### EXERCISE DIRECTIONS
Output all the data exactly.

### SUPPLIED MATERIAL
· · · ·

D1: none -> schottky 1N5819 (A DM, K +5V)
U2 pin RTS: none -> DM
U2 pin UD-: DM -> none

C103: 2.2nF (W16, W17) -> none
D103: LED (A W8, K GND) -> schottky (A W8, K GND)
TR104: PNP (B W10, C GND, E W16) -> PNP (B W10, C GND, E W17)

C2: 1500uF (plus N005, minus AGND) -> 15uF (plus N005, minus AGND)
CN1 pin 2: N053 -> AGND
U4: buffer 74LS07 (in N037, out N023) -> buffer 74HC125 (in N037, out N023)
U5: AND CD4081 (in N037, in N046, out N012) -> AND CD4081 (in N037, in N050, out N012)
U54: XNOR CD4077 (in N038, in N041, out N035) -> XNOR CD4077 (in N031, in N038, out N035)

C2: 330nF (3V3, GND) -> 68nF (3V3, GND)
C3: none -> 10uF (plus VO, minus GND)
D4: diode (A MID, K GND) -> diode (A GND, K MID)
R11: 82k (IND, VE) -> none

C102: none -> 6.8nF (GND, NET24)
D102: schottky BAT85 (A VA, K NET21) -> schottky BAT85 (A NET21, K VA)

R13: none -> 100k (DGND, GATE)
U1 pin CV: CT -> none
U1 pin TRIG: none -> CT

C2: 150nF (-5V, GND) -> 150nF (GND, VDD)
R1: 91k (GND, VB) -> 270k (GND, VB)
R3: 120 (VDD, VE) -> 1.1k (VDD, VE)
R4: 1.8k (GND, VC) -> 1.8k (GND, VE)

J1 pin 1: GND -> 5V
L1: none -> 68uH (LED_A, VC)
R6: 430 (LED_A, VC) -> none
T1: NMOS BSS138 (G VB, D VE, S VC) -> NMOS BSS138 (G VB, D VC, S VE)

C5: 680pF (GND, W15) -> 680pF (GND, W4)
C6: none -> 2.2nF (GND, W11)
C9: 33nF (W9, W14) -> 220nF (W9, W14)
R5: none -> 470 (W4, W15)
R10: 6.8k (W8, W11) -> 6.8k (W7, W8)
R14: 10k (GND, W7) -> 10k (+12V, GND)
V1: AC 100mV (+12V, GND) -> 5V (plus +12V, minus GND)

· · · ·

### ANSWER SPACE
D1: none -> schottky 1N5819 (A DM, K +5V)
U2 pin RTS: none -> DM
U2 pin UD-: DM -> none

C103: 2.2nF (W16, W17) -> none
D103: LED (A W8, K GND) -> schottky (A W8, K GND)
TR104: PNP (B W10, C GND, E W16) -> PNP (B W10, C GND, E W17)

C2: 1500uF (plus N005, minus AGND) -> 15uF (plus N005, minus AGND)
CN1 pin 2: N053 -> AGND
U4: buffer 74LS07 (in N037, out N023) -> buffer 74HC125 (in N037, out N023)
U5: AND CD4081 (in N037, in N046, out N012) -> AND CD4081 (in N037, in N050, out N012)
U54: XNOR CD4077 (in N038, in N041, out N035) -> XNOR CD4077 (in N031, in N038, out N035)

C2: 330nF (3V3, GND) -> 68nF (3V3, GND)
C3: none -> 10uF (plus VO, minus GND)
D4: diode (A MID, K GND) -> diode (A GND, K MID)
R11: 82k (IND, VE) -> none

C102: none -> 6.8nF (GND, NET24)
D102: schottky BAT85 (A VA, K NET21) -> schottky BAT85 (A NET21, K VA)

R13: none -> 100k (DGND, GATE)
U1 pin CV: CT -> none
U1 pin TRIG: none -> CT

C2: 150nF (-5V, GND) -> 150nF (GND, VDD)
R1: 91k (GND, VB) -> 270k (GND, VB)
R3: 120 (VDD, VE) -> 1.1k (VDD, VE)
R4: 1.8k (GND, VC) -> 1.8k (GND, VE)

J1 pin 1: GND -> 5V
L1: none -> 68uH (LED_A, VC)
R6: 430 (LED_A, VC) -> none
T1: NMOS BSS138 (G VB, D VE, S VC) -> NMOS BSS138 (G VB, D VC, S VE)

C5: 680pF (GND, W15) -> 680pF (GND, W4)
C6: none -> 2.2nF (GND, W11)
C9: 33nF (W9, W14) -> 220nF (W9, W14)
R5: none -> 470 (W4, W15)
R10: 6.8k (W8, W11) -> 6.8k (W7, W8)
R14: 10k (GND, W7) -> 10k (+12V, GND)
V1: AC 100mV (+12V, GND) -> 5V (plus +12V, minus GND)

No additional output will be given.